Aim of the task:
Write the listing out again word for word, excluding any pictures.

+++ Records to use

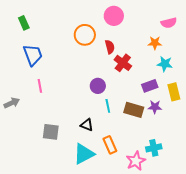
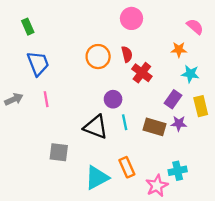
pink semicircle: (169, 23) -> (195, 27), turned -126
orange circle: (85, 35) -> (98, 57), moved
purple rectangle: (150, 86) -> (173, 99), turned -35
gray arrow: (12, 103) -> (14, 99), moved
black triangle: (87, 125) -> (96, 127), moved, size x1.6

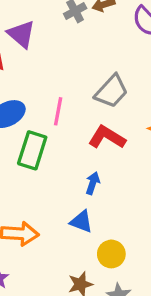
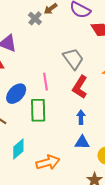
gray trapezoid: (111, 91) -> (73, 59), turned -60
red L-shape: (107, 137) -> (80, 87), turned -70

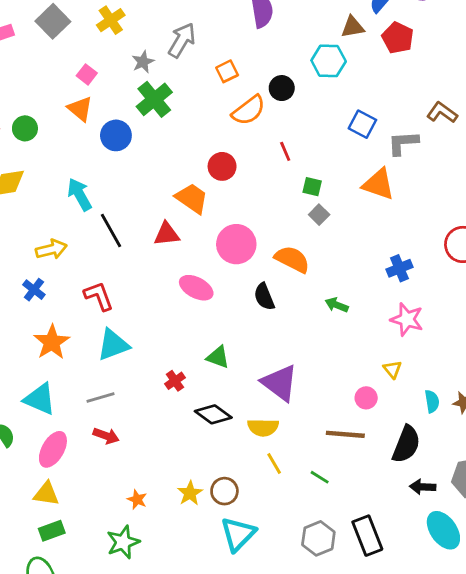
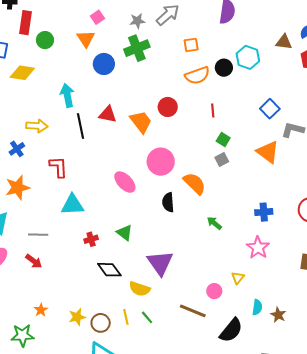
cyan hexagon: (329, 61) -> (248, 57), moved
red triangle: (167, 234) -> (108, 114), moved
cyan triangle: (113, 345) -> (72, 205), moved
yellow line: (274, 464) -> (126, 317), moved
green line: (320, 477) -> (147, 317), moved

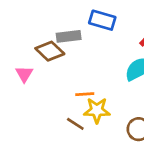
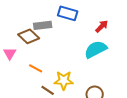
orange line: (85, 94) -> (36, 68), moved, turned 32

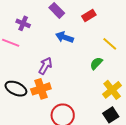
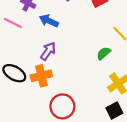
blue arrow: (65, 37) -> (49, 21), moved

++++++

Result for this exercise:
pink semicircle: (169, 23) -> (195, 27), turned -126
orange circle: (85, 35) -> (98, 57), moved
purple rectangle: (150, 86) -> (173, 99), turned -35
gray arrow: (12, 103) -> (14, 99), moved
black triangle: (87, 125) -> (96, 127), moved, size x1.6

gray trapezoid: (111, 91) -> (73, 59), turned -60
red L-shape: (107, 137) -> (80, 87), turned -70

cyan hexagon: (329, 61) -> (248, 57), moved
red triangle: (167, 234) -> (108, 114), moved
cyan triangle: (113, 345) -> (72, 205), moved
yellow line: (274, 464) -> (126, 317), moved
green line: (320, 477) -> (147, 317), moved

orange line: (85, 94) -> (36, 68), moved, turned 32

blue arrow: (65, 37) -> (49, 21), moved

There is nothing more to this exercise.